Exercise instructions. Can you transcribe the data exactly? Leave the pictures out.

Available data.
# # # # # # #

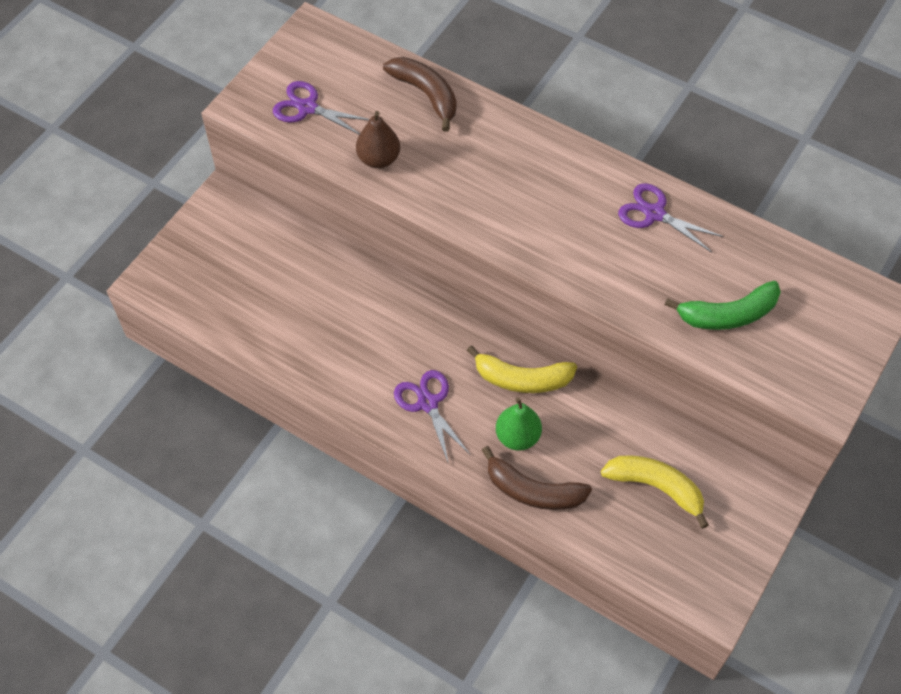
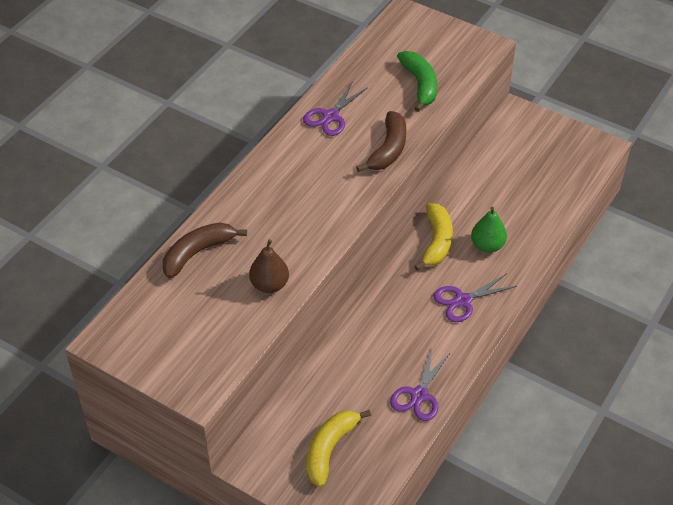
camera: 90 degrees left, 10 degrees down
purple scissors [273,81,370,135] -> purple scissors moved to [390,347,451,421]
brown banana [482,446,592,510] -> brown banana moved to [356,111,406,172]
yellow banana [601,455,709,529] -> yellow banana moved to [306,410,371,488]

# # # # # # #

Solution to this exercise.
camera: 90 degrees left, 10 degrees down
purple scissors [273,81,370,135] -> purple scissors moved to [390,347,451,421]
brown banana [482,446,592,510] -> brown banana moved to [356,111,406,172]
yellow banana [601,455,709,529] -> yellow banana moved to [306,410,371,488]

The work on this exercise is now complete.